(Spatial object tracking data)
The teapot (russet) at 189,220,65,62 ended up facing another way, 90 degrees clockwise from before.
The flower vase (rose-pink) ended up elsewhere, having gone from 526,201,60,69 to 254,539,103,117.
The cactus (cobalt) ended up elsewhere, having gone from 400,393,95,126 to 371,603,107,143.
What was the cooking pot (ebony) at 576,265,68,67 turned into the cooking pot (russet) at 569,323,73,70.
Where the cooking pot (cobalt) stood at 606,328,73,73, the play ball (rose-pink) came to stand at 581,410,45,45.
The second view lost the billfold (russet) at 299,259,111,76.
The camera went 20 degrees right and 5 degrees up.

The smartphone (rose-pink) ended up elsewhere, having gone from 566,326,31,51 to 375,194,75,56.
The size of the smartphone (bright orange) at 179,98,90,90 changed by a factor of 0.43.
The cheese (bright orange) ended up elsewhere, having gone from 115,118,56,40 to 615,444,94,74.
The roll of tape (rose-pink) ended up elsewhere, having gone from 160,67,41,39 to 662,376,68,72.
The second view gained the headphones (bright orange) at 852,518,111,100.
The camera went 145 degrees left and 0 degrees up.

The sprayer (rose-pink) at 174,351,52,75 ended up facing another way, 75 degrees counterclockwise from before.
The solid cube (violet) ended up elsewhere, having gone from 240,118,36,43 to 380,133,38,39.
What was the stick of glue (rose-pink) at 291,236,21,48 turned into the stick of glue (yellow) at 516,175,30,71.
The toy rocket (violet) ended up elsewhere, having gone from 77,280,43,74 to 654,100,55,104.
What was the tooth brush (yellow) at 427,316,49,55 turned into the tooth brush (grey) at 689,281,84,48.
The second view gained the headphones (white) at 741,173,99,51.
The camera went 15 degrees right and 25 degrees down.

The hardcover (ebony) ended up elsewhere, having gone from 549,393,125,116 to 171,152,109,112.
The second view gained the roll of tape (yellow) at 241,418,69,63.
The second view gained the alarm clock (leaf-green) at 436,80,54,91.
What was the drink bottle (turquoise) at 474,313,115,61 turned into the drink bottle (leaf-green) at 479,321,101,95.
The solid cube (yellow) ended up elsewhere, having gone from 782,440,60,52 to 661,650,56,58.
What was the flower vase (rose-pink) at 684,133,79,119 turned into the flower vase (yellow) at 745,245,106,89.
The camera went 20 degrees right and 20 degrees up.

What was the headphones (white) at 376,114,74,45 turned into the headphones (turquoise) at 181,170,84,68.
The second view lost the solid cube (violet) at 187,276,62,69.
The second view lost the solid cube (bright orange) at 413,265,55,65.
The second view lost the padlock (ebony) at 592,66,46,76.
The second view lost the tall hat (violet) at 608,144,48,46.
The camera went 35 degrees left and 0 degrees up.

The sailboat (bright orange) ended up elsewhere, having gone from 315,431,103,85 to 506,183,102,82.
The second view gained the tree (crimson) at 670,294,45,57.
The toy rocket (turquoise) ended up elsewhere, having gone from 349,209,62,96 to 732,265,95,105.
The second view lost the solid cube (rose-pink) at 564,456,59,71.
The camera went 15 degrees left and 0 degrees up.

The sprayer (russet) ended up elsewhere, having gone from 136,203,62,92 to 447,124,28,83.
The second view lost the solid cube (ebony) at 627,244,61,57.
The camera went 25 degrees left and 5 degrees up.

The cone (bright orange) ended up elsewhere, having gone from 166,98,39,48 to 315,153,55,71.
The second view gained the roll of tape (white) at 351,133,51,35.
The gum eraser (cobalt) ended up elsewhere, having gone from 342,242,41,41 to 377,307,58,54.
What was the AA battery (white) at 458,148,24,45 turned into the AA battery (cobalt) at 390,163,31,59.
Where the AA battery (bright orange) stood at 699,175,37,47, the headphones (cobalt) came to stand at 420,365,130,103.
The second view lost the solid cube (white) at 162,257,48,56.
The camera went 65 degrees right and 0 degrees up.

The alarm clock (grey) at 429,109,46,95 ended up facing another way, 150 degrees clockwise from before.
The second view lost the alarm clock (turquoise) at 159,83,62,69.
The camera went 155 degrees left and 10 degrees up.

> [TASK PROMPT] Nothing is to be left out; every record above must be repeated exactly.

> [EXERCISE SOLUTION]
The teapot (russet) at 189,220,65,62 ended up facing another way, 90 degrees clockwise from before.
The flower vase (rose-pink) ended up elsewhere, having gone from 526,201,60,69 to 254,539,103,117.
The cactus (cobalt) ended up elsewhere, having gone from 400,393,95,126 to 371,603,107,143.
What was the cooking pot (ebony) at 576,265,68,67 turned into the cooking pot (russet) at 569,323,73,70.
Where the cooking pot (cobalt) stood at 606,328,73,73, the play ball (rose-pink) came to stand at 581,410,45,45.
The second view lost the billfold (russet) at 299,259,111,76.
The camera went 20 degrees right and 5 degrees up.

The smartphone (rose-pink) ended up elsewhere, having gone from 566,326,31,51 to 375,194,75,56.
The size of the smartphone (bright orange) at 179,98,90,90 changed by a factor of 0.43.
The cheese (bright orange) ended up elsewhere, having gone from 115,118,56,40 to 615,444,94,74.
The roll of tape (rose-pink) ended up elsewhere, having gone from 160,67,41,39 to 662,376,68,72.
The second view gained the headphones (bright orange) at 852,518,111,100.
The camera went 145 degrees left and 0 degrees up.

The sprayer (rose-pink) at 174,351,52,75 ended up facing another way, 75 degrees counterclockwise from before.
The solid cube (violet) ended up elsewhere, having gone from 240,118,36,43 to 380,133,38,39.
What was the stick of glue (rose-pink) at 291,236,21,48 turned into the stick of glue (yellow) at 516,175,30,71.
The toy rocket (violet) ended up elsewhere, having gone from 77,280,43,74 to 654,100,55,104.
What was the tooth brush (yellow) at 427,316,49,55 turned into the tooth brush (grey) at 689,281,84,48.
The second view gained the headphones (white) at 741,173,99,51.
The camera went 15 degrees right and 25 degrees down.

The hardcover (ebony) ended up elsewhere, having gone from 549,393,125,116 to 171,152,109,112.
The second view gained the roll of tape (yellow) at 241,418,69,63.
The second view gained the alarm clock (leaf-green) at 436,80,54,91.
What was the drink bottle (turquoise) at 474,313,115,61 turned into the drink bottle (leaf-green) at 479,321,101,95.
The solid cube (yellow) ended up elsewhere, having gone from 782,440,60,52 to 661,650,56,58.
What was the flower vase (rose-pink) at 684,133,79,119 turned into the flower vase (yellow) at 745,245,106,89.
The camera went 20 degrees right and 20 degrees up.

What was the headphones (white) at 376,114,74,45 turned into the headphones (turquoise) at 181,170,84,68.
The second view lost the solid cube (violet) at 187,276,62,69.
The second view lost the solid cube (bright orange) at 413,265,55,65.
The second view lost the padlock (ebony) at 592,66,46,76.
The second view lost the tall hat (violet) at 608,144,48,46.
The camera went 35 degrees left and 0 degrees up.

The sailboat (bright orange) ended up elsewhere, having gone from 315,431,103,85 to 506,183,102,82.
The second view gained the tree (crimson) at 670,294,45,57.
The toy rocket (turquoise) ended up elsewhere, having gone from 349,209,62,96 to 732,265,95,105.
The second view lost the solid cube (rose-pink) at 564,456,59,71.
The camera went 15 degrees left and 0 degrees up.

The sprayer (russet) ended up elsewhere, having gone from 136,203,62,92 to 447,124,28,83.
The second view lost the solid cube (ebony) at 627,244,61,57.
The camera went 25 degrees left and 5 degrees up.

The cone (bright orange) ended up elsewhere, having gone from 166,98,39,48 to 315,153,55,71.
The second view gained the roll of tape (white) at 351,133,51,35.
The gum eraser (cobalt) ended up elsewhere, having gone from 342,242,41,41 to 377,307,58,54.
What was the AA battery (white) at 458,148,24,45 turned into the AA battery (cobalt) at 390,163,31,59.
Where the AA battery (bright orange) stood at 699,175,37,47, the headphones (cobalt) came to stand at 420,365,130,103.
The second view lost the solid cube (white) at 162,257,48,56.
The camera went 65 degrees right and 0 degrees up.

The alarm clock (grey) at 429,109,46,95 ended up facing another way, 150 degrees clockwise from before.
The second view lost the alarm clock (turquoise) at 159,83,62,69.
The camera went 155 degrees left and 10 degrees up.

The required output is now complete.